Input for this task:
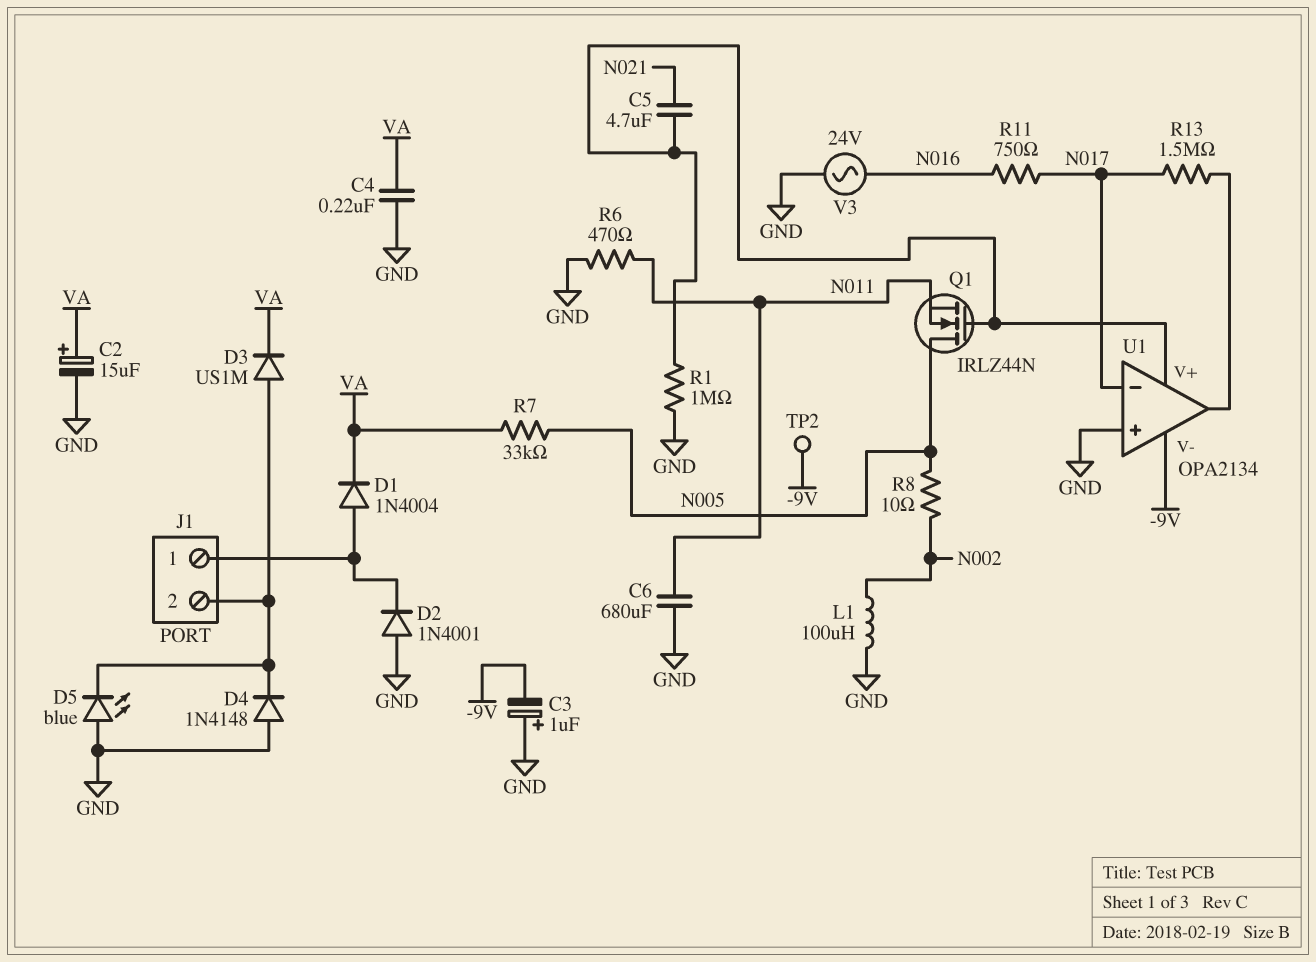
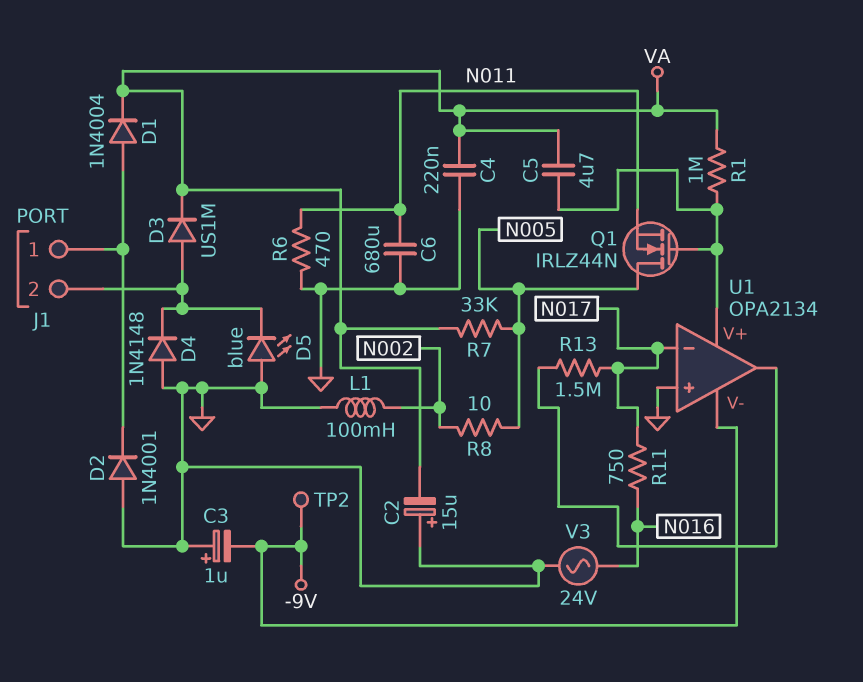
C2: 15uF (plus VA, minus GND) -> 15uF (plus GND, minus VA)
C5: 4.7uF (N021, U1/V+) -> 4.7uF (U1/V+, VA)
L1: 100uH (GND, N002) -> 100mH (GND, N002)
R1: 1M (GND, U1/V+) -> 1M (U1/V+, VA)

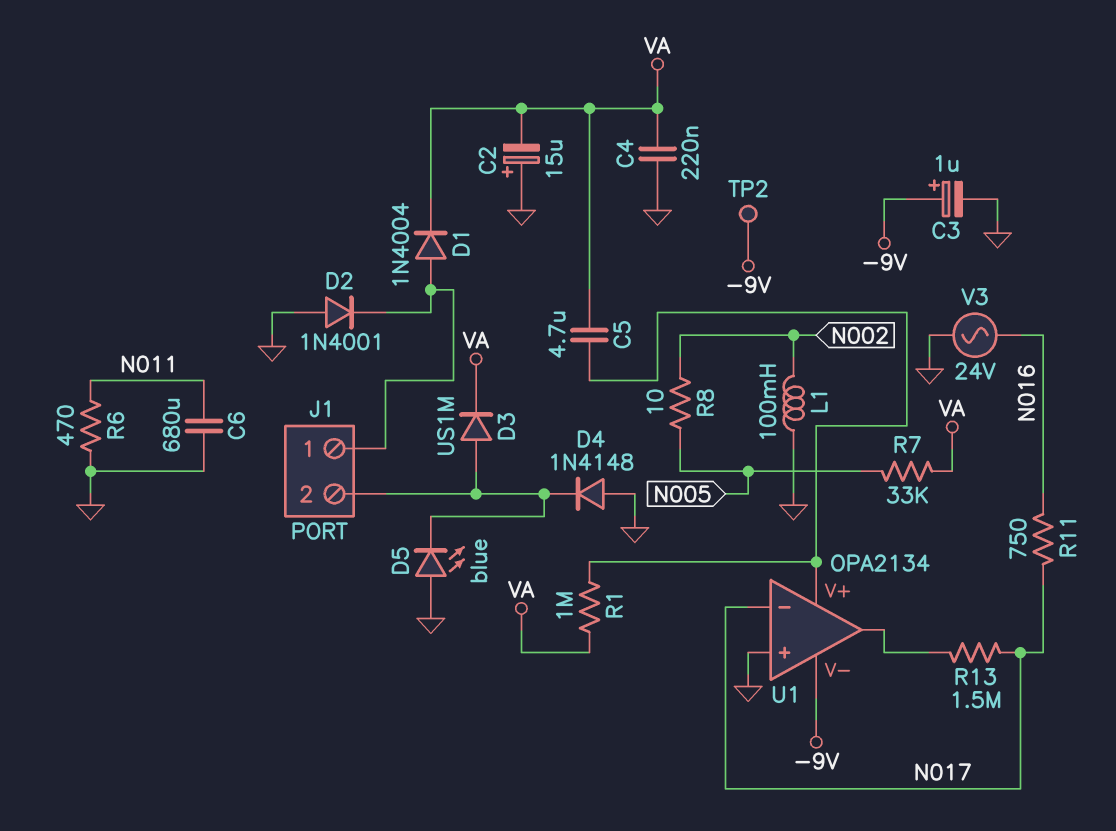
C3: 1uF (plus GND, minus -9V) -> 1uF (plus -9V, minus GND)
Q1: NMOS IRLZ44N (G U1/V+, D N005, S N011) -> none

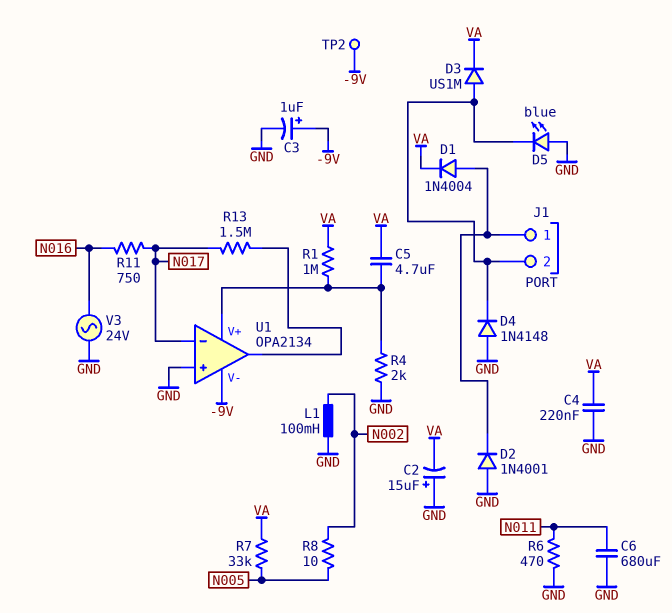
R4: none -> 2k (GND, U1/V+)

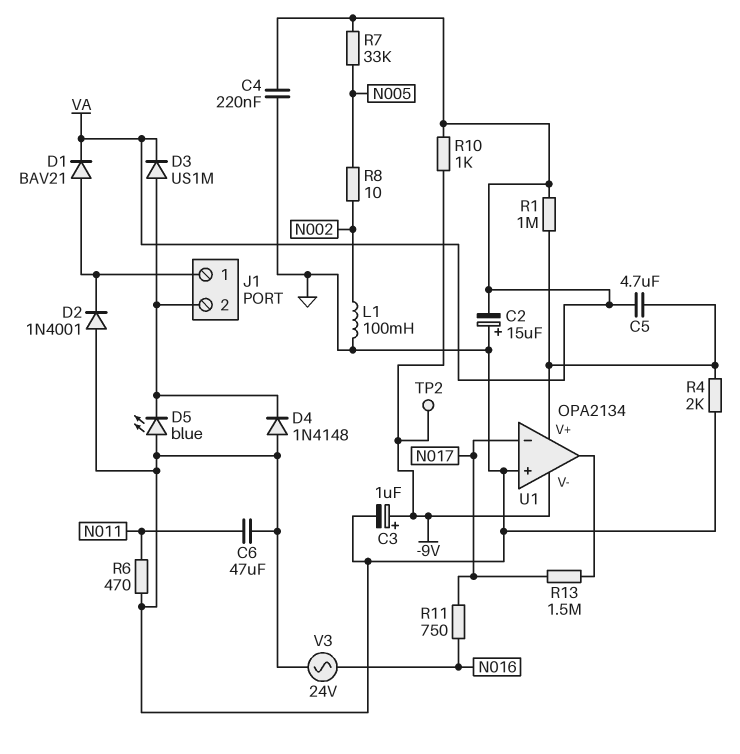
C6: 680uF (GND, N011) -> 47uF (GND, N011)
D1: diode 1N4004 (A J1/1, K VA) -> diode BAV21 (A J1/1, K VA)
R10: none -> 1k (-9V, VA)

Your instructions: Total lines with "plus" in the records above: report that figure alone.

Result: 2